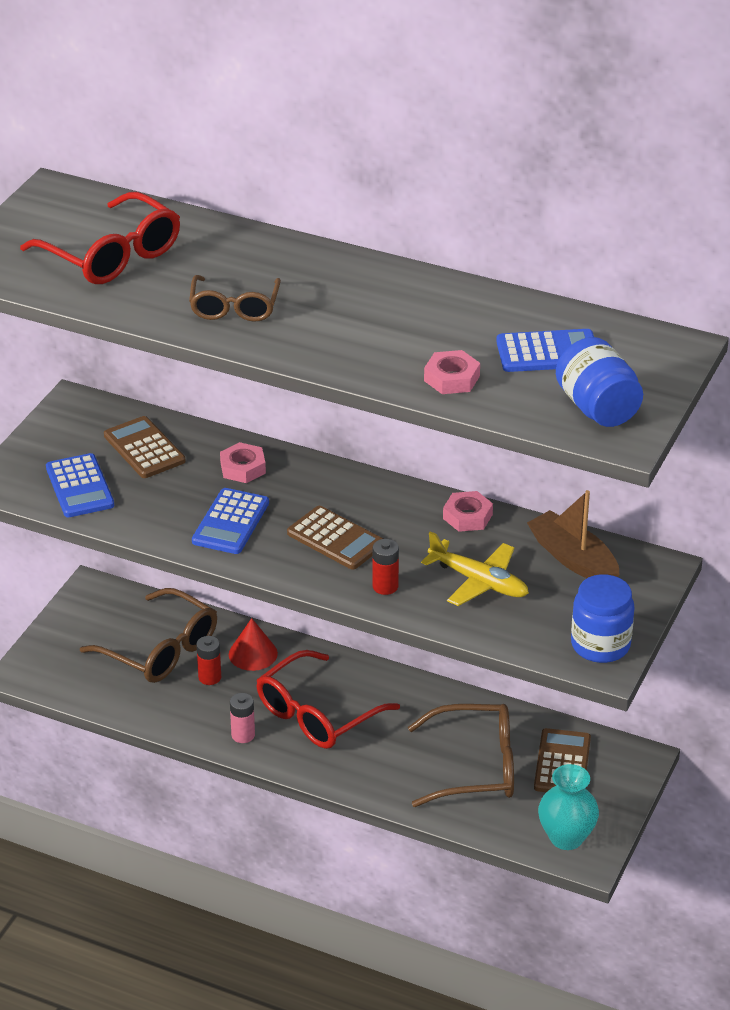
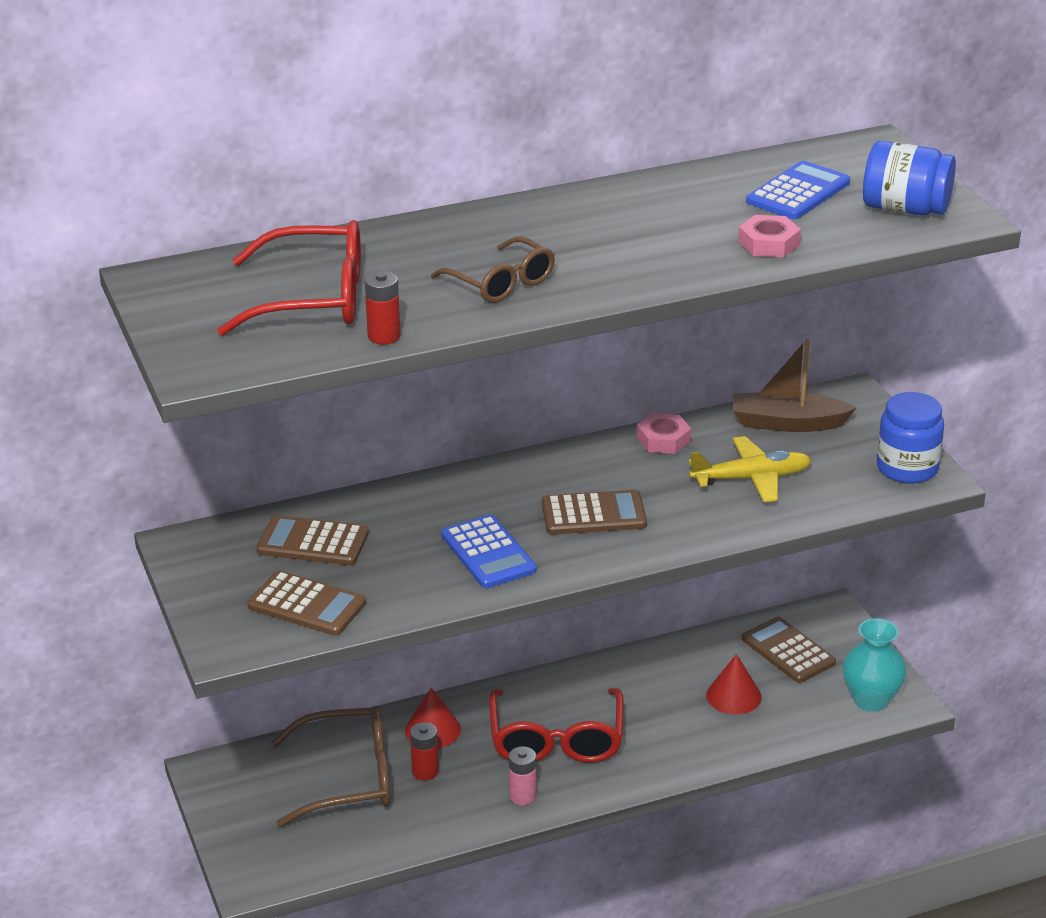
camera: 45 degrees left, 5 degrees down
(79, 487) = (307, 605): blue calculator -> brown calculator
(243, 468) = (425, 508): pink nut -> none
(385, 586) = (691, 524): red battery -> red battery (384, 336)
(475, 767) = (733, 696): brown glasses -> red cone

---*---

▸ Assigned task: Would you show each line of the listing above that has the string "brown"?

▸ Solution to this problem:
(79, 487) = (307, 605): blue calculator -> brown calculator
(475, 767) = (733, 696): brown glasses -> red cone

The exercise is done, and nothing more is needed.